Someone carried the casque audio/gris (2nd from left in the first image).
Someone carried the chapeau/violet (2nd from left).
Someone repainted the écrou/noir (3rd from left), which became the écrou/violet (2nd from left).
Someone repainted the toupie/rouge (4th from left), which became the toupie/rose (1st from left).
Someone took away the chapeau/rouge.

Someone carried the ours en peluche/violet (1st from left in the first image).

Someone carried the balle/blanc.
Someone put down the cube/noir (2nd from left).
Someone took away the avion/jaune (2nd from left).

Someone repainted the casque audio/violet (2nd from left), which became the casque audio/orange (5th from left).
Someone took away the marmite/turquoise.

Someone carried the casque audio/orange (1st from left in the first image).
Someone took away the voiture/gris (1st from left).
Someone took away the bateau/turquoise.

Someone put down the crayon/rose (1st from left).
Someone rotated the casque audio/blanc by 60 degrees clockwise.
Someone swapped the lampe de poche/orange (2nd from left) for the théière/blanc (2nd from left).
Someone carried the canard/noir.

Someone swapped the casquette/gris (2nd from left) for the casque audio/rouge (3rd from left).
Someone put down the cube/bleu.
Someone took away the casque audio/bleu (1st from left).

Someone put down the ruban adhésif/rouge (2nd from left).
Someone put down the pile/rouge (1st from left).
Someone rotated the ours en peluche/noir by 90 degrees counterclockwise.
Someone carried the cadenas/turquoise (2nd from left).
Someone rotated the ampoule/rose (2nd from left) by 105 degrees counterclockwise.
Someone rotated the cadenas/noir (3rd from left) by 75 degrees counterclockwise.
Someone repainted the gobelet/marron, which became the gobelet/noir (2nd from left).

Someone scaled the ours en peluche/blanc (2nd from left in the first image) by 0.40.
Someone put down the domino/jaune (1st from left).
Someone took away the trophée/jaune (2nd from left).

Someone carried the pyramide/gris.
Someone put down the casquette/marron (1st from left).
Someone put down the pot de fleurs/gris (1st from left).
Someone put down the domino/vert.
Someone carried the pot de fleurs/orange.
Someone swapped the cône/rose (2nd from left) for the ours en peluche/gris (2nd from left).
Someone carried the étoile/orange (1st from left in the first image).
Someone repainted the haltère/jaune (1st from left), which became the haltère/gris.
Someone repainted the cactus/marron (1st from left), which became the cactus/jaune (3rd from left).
+ + +
- _Requirement_:
Would you repeat all the material exactly as it is shown?

- _Result of this exercise_:
Someone carried the casque audio/gris (2nd from left in the first image).
Someone carried the chapeau/violet (2nd from left).
Someone repainted the écrou/noir (3rd from left), which became the écrou/violet (2nd from left).
Someone repainted the toupie/rouge (4th from left), which became the toupie/rose (1st from left).
Someone took away the chapeau/rouge.

Someone carried the ours en peluche/violet (1st from left in the first image).

Someone carried the balle/blanc.
Someone put down the cube/noir (2nd from left).
Someone took away the avion/jaune (2nd from left).

Someone repainted the casque audio/violet (2nd from left), which became the casque audio/orange (5th from left).
Someone took away the marmite/turquoise.

Someone carried the casque audio/orange (1st from left in the first image).
Someone took away the voiture/gris (1st from left).
Someone took away the bateau/turquoise.

Someone put down the crayon/rose (1st from left).
Someone rotated the casque audio/blanc by 60 degrees clockwise.
Someone swapped the lampe de poche/orange (2nd from left) for the théière/blanc (2nd from left).
Someone carried the canard/noir.

Someone swapped the casquette/gris (2nd from left) for the casque audio/rouge (3rd from left).
Someone put down the cube/bleu.
Someone took away the casque audio/bleu (1st from left).

Someone put down the ruban adhésif/rouge (2nd from left).
Someone put down the pile/rouge (1st from left).
Someone rotated the ours en peluche/noir by 90 degrees counterclockwise.
Someone carried the cadenas/turquoise (2nd from left).
Someone rotated the ampoule/rose (2nd from left) by 105 degrees counterclockwise.
Someone rotated the cadenas/noir (3rd from left) by 75 degrees counterclockwise.
Someone repainted the gobelet/marron, which became the gobelet/noir (2nd from left).

Someone scaled the ours en peluche/blanc (2nd from left in the first image) by 0.40.
Someone put down the domino/jaune (1st from left).
Someone took away the trophée/jaune (2nd from left).

Someone carried the pyramide/gris.
Someone put down the casquette/marron (1st from left).
Someone put down the pot de fleurs/gris (1st from left).
Someone put down the domino/vert.
Someone carried the pot de fleurs/orange.
Someone swapped the cône/rose (2nd from left) for the ours en peluche/gris (2nd from left).
Someone carried the étoile/orange (1st from left in the first image).
Someone repainted the haltère/jaune (1st from left), which became the haltère/gris.
Someone repainted the cactus/marron (1st from left), which became the cactus/jaune (3rd from left).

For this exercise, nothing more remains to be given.